= Beginning of Section =

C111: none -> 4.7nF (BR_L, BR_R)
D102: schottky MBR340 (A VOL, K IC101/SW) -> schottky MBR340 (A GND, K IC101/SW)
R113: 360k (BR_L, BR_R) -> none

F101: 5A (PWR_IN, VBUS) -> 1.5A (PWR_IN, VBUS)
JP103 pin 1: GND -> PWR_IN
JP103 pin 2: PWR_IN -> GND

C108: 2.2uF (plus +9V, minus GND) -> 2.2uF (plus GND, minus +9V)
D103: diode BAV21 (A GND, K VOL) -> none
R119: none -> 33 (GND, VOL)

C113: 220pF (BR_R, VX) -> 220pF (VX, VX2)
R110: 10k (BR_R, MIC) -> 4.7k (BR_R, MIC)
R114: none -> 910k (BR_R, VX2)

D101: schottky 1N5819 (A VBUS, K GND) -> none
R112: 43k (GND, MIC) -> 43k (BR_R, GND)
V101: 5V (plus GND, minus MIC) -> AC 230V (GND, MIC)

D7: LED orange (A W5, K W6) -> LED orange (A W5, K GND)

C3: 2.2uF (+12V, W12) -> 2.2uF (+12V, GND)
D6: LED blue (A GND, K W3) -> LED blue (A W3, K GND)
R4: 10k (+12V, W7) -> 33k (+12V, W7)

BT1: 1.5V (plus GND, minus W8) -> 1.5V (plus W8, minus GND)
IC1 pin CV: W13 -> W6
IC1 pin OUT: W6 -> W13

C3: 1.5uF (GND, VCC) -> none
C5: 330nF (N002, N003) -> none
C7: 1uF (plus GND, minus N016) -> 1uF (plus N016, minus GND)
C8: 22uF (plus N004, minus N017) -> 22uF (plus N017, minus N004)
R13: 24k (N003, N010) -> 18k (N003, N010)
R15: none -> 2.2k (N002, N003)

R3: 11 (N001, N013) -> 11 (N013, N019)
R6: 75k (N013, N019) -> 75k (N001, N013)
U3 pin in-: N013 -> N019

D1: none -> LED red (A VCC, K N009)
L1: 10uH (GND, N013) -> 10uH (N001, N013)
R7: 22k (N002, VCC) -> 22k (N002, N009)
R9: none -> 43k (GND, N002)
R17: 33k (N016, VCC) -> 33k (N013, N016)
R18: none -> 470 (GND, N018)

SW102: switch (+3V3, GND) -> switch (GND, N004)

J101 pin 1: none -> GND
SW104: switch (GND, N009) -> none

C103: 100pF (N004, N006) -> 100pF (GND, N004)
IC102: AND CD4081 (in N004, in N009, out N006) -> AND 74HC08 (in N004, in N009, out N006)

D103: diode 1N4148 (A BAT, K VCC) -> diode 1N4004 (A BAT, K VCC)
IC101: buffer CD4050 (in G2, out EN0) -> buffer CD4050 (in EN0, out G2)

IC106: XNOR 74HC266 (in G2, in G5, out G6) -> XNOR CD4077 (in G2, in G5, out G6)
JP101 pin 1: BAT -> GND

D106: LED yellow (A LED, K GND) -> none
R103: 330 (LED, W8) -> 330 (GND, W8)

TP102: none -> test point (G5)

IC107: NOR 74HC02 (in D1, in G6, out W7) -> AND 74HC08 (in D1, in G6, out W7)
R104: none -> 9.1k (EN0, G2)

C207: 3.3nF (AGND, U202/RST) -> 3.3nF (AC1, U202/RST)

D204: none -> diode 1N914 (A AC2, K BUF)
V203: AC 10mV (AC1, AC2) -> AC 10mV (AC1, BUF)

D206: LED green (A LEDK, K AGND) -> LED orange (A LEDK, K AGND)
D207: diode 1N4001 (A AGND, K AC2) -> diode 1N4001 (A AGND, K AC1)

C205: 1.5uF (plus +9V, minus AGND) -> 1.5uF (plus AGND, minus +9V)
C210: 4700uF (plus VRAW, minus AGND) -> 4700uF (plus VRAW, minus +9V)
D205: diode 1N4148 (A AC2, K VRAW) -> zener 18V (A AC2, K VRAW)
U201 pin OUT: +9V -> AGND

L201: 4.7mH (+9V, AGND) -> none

= End of Section =

- Activity:
Out of the listing above, reproduce exactly the lines from the one with "R110: 10k (BR_R, MIC) -> 4.7k (BR_R, MIC)" up to and including the one with "C205: 1.5uF (plus".

- Expected answer:
R110: 10k (BR_R, MIC) -> 4.7k (BR_R, MIC)
R114: none -> 910k (BR_R, VX2)

D101: schottky 1N5819 (A VBUS, K GND) -> none
R112: 43k (GND, MIC) -> 43k (BR_R, GND)
V101: 5V (plus GND, minus MIC) -> AC 230V (GND, MIC)

D7: LED orange (A W5, K W6) -> LED orange (A W5, K GND)

C3: 2.2uF (+12V, W12) -> 2.2uF (+12V, GND)
D6: LED blue (A GND, K W3) -> LED blue (A W3, K GND)
R4: 10k (+12V, W7) -> 33k (+12V, W7)

BT1: 1.5V (plus GND, minus W8) -> 1.5V (plus W8, minus GND)
IC1 pin CV: W13 -> W6
IC1 pin OUT: W6 -> W13

C3: 1.5uF (GND, VCC) -> none
C5: 330nF (N002, N003) -> none
C7: 1uF (plus GND, minus N016) -> 1uF (plus N016, minus GND)
C8: 22uF (plus N004, minus N017) -> 22uF (plus N017, minus N004)
R13: 24k (N003, N010) -> 18k (N003, N010)
R15: none -> 2.2k (N002, N003)

R3: 11 (N001, N013) -> 11 (N013, N019)
R6: 75k (N013, N019) -> 75k (N001, N013)
U3 pin in-: N013 -> N019

D1: none -> LED red (A VCC, K N009)
L1: 10uH (GND, N013) -> 10uH (N001, N013)
R7: 22k (N002, VCC) -> 22k (N002, N009)
R9: none -> 43k (GND, N002)
R17: 33k (N016, VCC) -> 33k (N013, N016)
R18: none -> 470 (GND, N018)

SW102: switch (+3V3, GND) -> switch (GND, N004)

J101 pin 1: none -> GND
SW104: switch (GND, N009) -> none

C103: 100pF (N004, N006) -> 100pF (GND, N004)
IC102: AND CD4081 (in N004, in N009, out N006) -> AND 74HC08 (in N004, in N009, out N006)

D103: diode 1N4148 (A BAT, K VCC) -> diode 1N4004 (A BAT, K VCC)
IC101: buffer CD4050 (in G2, out EN0) -> buffer CD4050 (in EN0, out G2)

IC106: XNOR 74HC266 (in G2, in G5, out G6) -> XNOR CD4077 (in G2, in G5, out G6)
JP101 pin 1: BAT -> GND

D106: LED yellow (A LED, K GND) -> none
R103: 330 (LED, W8) -> 330 (GND, W8)

TP102: none -> test point (G5)

IC107: NOR 74HC02 (in D1, in G6, out W7) -> AND 74HC08 (in D1, in G6, out W7)
R104: none -> 9.1k (EN0, G2)

C207: 3.3nF (AGND, U202/RST) -> 3.3nF (AC1, U202/RST)

D204: none -> diode 1N914 (A AC2, K BUF)
V203: AC 10mV (AC1, AC2) -> AC 10mV (AC1, BUF)

D206: LED green (A LEDK, K AGND) -> LED orange (A LEDK, K AGND)
D207: diode 1N4001 (A AGND, K AC2) -> diode 1N4001 (A AGND, K AC1)

C205: 1.5uF (plus +9V, minus AGND) -> 1.5uF (plus AGND, minus +9V)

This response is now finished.